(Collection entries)
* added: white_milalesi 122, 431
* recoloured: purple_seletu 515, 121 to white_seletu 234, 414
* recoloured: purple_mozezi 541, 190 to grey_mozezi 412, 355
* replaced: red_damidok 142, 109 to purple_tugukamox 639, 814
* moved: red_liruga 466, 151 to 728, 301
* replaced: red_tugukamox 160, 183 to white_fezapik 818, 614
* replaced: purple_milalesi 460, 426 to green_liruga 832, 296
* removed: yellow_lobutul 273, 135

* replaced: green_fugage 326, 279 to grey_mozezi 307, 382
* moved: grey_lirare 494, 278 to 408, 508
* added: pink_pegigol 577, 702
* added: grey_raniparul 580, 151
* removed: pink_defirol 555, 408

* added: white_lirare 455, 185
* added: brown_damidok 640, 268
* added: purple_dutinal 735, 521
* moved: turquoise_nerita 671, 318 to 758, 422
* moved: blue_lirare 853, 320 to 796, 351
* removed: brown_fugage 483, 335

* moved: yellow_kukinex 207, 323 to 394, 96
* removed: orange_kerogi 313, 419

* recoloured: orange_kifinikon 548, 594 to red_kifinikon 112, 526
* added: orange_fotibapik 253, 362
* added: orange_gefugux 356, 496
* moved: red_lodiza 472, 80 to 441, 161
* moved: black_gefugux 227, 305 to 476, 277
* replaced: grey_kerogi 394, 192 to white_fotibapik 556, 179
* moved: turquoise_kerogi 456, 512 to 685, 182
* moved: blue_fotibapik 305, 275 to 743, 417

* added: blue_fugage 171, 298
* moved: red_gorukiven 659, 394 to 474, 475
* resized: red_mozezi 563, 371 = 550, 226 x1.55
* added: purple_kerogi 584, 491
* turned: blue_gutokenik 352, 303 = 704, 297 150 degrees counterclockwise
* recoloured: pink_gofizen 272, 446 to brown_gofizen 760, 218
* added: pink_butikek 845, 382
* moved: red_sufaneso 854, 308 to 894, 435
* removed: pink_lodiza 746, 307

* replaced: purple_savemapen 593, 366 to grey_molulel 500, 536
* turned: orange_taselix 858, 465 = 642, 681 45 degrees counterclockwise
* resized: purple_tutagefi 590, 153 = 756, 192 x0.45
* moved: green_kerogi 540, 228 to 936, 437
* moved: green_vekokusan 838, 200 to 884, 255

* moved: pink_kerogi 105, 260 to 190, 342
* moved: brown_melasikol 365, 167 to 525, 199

ACTIVITY:
The full set of records above is to be printed again verbatim.

SOLUTION BELOW:
* added: white_milalesi 122, 431
* recoloured: purple_seletu 515, 121 to white_seletu 234, 414
* recoloured: purple_mozezi 541, 190 to grey_mozezi 412, 355
* replaced: red_damidok 142, 109 to purple_tugukamox 639, 814
* moved: red_liruga 466, 151 to 728, 301
* replaced: red_tugukamox 160, 183 to white_fezapik 818, 614
* replaced: purple_milalesi 460, 426 to green_liruga 832, 296
* removed: yellow_lobutul 273, 135

* replaced: green_fugage 326, 279 to grey_mozezi 307, 382
* moved: grey_lirare 494, 278 to 408, 508
* added: pink_pegigol 577, 702
* added: grey_raniparul 580, 151
* removed: pink_defirol 555, 408

* added: white_lirare 455, 185
* added: brown_damidok 640, 268
* added: purple_dutinal 735, 521
* moved: turquoise_nerita 671, 318 to 758, 422
* moved: blue_lirare 853, 320 to 796, 351
* removed: brown_fugage 483, 335

* moved: yellow_kukinex 207, 323 to 394, 96
* removed: orange_kerogi 313, 419

* recoloured: orange_kifinikon 548, 594 to red_kifinikon 112, 526
* added: orange_fotibapik 253, 362
* added: orange_gefugux 356, 496
* moved: red_lodiza 472, 80 to 441, 161
* moved: black_gefugux 227, 305 to 476, 277
* replaced: grey_kerogi 394, 192 to white_fotibapik 556, 179
* moved: turquoise_kerogi 456, 512 to 685, 182
* moved: blue_fotibapik 305, 275 to 743, 417

* added: blue_fugage 171, 298
* moved: red_gorukiven 659, 394 to 474, 475
* resized: red_mozezi 563, 371 = 550, 226 x1.55
* added: purple_kerogi 584, 491
* turned: blue_gutokenik 352, 303 = 704, 297 150 degrees counterclockwise
* recoloured: pink_gofizen 272, 446 to brown_gofizen 760, 218
* added: pink_butikek 845, 382
* moved: red_sufaneso 854, 308 to 894, 435
* removed: pink_lodiza 746, 307

* replaced: purple_savemapen 593, 366 to grey_molulel 500, 536
* turned: orange_taselix 858, 465 = 642, 681 45 degrees counterclockwise
* resized: purple_tutagefi 590, 153 = 756, 192 x0.45
* moved: green_kerogi 540, 228 to 936, 437
* moved: green_vekokusan 838, 200 to 884, 255

* moved: pink_kerogi 105, 260 to 190, 342
* moved: brown_melasikol 365, 167 to 525, 199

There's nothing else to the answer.